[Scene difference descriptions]
====
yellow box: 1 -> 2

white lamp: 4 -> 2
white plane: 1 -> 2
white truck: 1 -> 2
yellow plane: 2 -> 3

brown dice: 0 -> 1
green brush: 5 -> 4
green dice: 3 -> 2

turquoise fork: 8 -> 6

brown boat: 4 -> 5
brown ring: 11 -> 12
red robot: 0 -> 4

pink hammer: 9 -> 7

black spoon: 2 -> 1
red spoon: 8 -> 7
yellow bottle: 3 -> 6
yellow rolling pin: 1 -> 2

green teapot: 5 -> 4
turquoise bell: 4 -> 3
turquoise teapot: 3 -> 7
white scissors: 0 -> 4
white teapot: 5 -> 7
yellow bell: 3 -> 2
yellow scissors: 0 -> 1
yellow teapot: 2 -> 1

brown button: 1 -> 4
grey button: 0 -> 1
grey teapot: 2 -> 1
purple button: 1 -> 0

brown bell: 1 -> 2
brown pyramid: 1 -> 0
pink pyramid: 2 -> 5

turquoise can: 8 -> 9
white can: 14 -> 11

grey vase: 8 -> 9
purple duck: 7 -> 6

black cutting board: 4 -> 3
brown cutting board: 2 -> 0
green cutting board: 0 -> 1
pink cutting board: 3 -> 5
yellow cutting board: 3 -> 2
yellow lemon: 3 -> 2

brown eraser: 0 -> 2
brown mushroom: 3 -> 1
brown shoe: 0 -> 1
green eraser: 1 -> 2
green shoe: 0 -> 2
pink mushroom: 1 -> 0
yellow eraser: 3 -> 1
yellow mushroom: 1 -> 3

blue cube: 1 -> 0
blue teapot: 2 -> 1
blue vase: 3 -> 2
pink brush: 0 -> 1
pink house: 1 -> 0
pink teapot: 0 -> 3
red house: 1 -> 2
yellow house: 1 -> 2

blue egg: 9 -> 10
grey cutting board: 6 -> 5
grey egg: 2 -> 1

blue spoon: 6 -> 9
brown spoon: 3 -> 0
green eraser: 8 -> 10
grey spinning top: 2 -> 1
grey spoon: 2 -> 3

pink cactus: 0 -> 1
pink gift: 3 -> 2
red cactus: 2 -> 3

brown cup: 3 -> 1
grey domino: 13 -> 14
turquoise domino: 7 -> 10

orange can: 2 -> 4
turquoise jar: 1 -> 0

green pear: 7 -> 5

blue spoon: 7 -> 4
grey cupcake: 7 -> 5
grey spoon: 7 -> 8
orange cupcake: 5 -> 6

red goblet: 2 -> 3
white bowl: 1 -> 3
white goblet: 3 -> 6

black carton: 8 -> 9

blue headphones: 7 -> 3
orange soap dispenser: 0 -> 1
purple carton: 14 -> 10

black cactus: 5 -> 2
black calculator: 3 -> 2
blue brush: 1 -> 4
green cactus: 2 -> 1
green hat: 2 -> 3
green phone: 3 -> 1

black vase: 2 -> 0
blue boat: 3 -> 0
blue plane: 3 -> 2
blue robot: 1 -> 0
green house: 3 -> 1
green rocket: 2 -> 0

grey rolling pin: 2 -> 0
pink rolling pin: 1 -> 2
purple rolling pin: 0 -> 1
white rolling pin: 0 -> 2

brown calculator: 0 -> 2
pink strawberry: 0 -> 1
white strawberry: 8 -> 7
====
Look above for the line holding "green brush: 5 -> 4", then set down exactly that line and every line after it up to and including the line holding "grey cutting board: 6 -> 5", with nothing else.

green brush: 5 -> 4
green dice: 3 -> 2

turquoise fork: 8 -> 6

brown boat: 4 -> 5
brown ring: 11 -> 12
red robot: 0 -> 4

pink hammer: 9 -> 7

black spoon: 2 -> 1
red spoon: 8 -> 7
yellow bottle: 3 -> 6
yellow rolling pin: 1 -> 2

green teapot: 5 -> 4
turquoise bell: 4 -> 3
turquoise teapot: 3 -> 7
white scissors: 0 -> 4
white teapot: 5 -> 7
yellow bell: 3 -> 2
yellow scissors: 0 -> 1
yellow teapot: 2 -> 1

brown button: 1 -> 4
grey button: 0 -> 1
grey teapot: 2 -> 1
purple button: 1 -> 0

brown bell: 1 -> 2
brown pyramid: 1 -> 0
pink pyramid: 2 -> 5

turquoise can: 8 -> 9
white can: 14 -> 11

grey vase: 8 -> 9
purple duck: 7 -> 6

black cutting board: 4 -> 3
brown cutting board: 2 -> 0
green cutting board: 0 -> 1
pink cutting board: 3 -> 5
yellow cutting board: 3 -> 2
yellow lemon: 3 -> 2

brown eraser: 0 -> 2
brown mushroom: 3 -> 1
brown shoe: 0 -> 1
green eraser: 1 -> 2
green shoe: 0 -> 2
pink mushroom: 1 -> 0
yellow eraser: 3 -> 1
yellow mushroom: 1 -> 3

blue cube: 1 -> 0
blue teapot: 2 -> 1
blue vase: 3 -> 2
pink brush: 0 -> 1
pink house: 1 -> 0
pink teapot: 0 -> 3
red house: 1 -> 2
yellow house: 1 -> 2

blue egg: 9 -> 10
grey cutting board: 6 -> 5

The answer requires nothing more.